++++ Extracted material ++++

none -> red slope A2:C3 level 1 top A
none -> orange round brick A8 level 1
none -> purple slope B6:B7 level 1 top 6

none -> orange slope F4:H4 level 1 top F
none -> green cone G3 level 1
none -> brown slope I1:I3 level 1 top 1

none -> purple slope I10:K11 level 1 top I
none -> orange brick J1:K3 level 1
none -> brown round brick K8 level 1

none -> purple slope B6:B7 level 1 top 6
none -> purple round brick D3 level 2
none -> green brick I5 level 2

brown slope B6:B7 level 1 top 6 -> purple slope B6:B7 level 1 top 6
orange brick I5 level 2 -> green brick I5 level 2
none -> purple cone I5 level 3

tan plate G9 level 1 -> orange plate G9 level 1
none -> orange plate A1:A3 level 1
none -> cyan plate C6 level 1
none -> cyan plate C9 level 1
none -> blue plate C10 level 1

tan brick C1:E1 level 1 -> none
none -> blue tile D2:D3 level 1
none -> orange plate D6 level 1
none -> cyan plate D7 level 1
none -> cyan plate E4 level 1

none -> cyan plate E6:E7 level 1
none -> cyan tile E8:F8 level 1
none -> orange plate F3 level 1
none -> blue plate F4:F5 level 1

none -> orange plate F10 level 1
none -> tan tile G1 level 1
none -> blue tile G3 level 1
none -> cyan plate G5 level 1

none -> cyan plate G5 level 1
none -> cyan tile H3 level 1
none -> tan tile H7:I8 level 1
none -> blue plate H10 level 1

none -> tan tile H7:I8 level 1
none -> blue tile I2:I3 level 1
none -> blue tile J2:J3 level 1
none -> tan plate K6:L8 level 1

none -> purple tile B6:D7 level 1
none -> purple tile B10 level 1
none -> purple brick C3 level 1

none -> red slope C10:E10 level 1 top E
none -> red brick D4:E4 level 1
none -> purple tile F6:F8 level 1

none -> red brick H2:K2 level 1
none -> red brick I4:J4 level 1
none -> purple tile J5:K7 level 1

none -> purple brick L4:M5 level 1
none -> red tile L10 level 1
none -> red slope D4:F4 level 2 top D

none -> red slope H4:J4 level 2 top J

++++

[Your task]: What lines in the data hold the word "brick"? Return them.

[Answer to this task]:
none -> orange round brick A8 level 1
none -> orange brick J1:K3 level 1
none -> brown round brick K8 level 1
none -> purple round brick D3 level 2
none -> green brick I5 level 2
orange brick I5 level 2 -> green brick I5 level 2
tan brick C1:E1 level 1 -> none
none -> purple brick C3 level 1
none -> red brick D4:E4 level 1
none -> red brick H2:K2 level 1
none -> red brick I4:J4 level 1
none -> purple brick L4:M5 level 1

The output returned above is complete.